Give back exactly the stretch of data below from the line holding "(350, 268) = (467, 250): blue" through the line holding "(537, 218) = (605, 148): yellow", both ends included, and leave the remaining lines out.

[Entries taken from a collection]
== Segment start ==

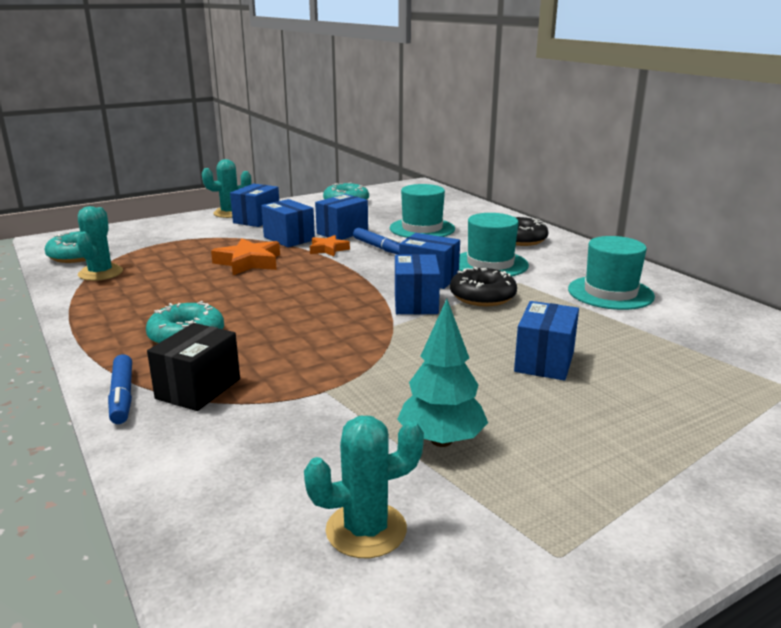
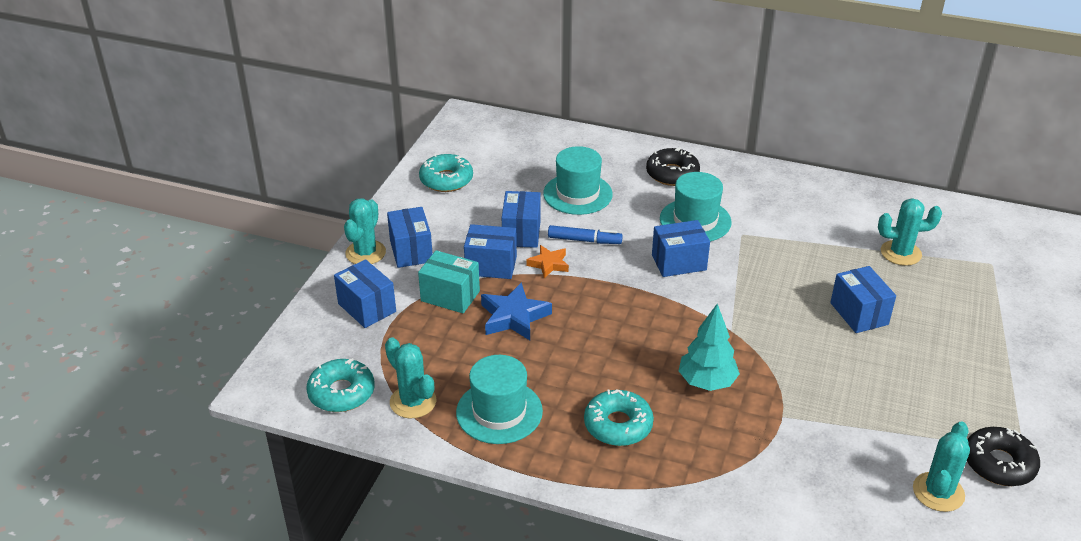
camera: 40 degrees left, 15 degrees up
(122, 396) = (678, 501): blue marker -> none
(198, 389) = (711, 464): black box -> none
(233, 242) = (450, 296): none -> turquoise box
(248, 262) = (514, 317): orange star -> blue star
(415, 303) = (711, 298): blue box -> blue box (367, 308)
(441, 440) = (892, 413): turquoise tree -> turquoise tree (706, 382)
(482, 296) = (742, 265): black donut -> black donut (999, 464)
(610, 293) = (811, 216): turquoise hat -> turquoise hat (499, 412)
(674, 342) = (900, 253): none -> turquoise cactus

== Segment end ==
== Segment start ==

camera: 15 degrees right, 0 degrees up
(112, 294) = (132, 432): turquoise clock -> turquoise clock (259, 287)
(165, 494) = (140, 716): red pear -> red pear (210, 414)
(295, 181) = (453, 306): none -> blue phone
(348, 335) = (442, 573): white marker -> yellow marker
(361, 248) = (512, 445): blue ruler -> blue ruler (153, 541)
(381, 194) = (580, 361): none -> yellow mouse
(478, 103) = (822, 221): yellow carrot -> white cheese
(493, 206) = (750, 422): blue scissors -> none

== Segment end ==
== Segment start ==

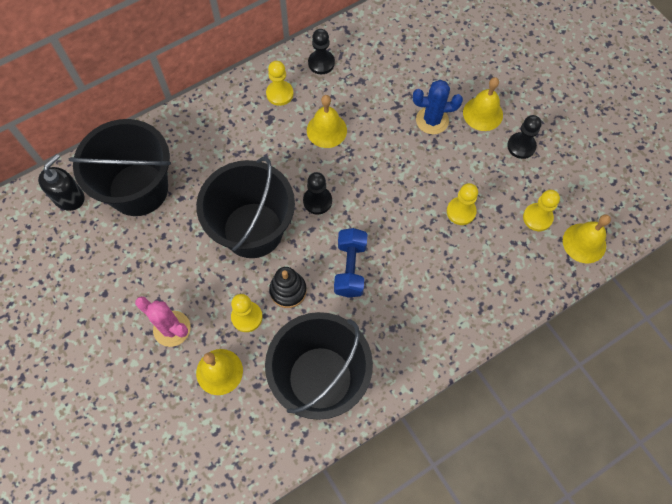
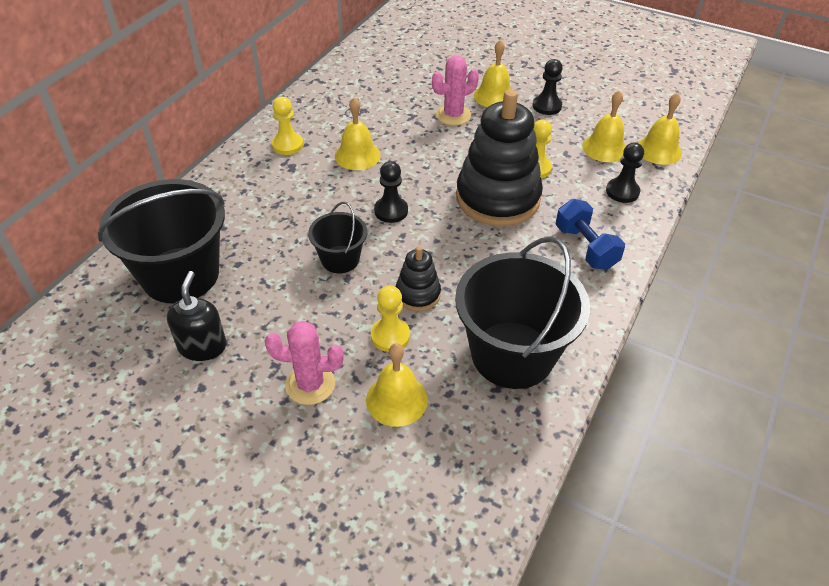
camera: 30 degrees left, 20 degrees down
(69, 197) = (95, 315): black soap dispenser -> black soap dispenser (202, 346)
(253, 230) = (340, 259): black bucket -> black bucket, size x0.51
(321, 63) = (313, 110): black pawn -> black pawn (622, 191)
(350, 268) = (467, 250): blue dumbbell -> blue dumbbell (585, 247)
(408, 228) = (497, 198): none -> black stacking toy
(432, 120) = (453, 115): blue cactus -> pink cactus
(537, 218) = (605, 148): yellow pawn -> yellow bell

== Segment end ==

## EXERCISE RESPONSE
(350, 268) = (467, 250): blue dumbbell -> blue dumbbell (585, 247)
(408, 228) = (497, 198): none -> black stacking toy
(432, 120) = (453, 115): blue cactus -> pink cactus
(537, 218) = (605, 148): yellow pawn -> yellow bell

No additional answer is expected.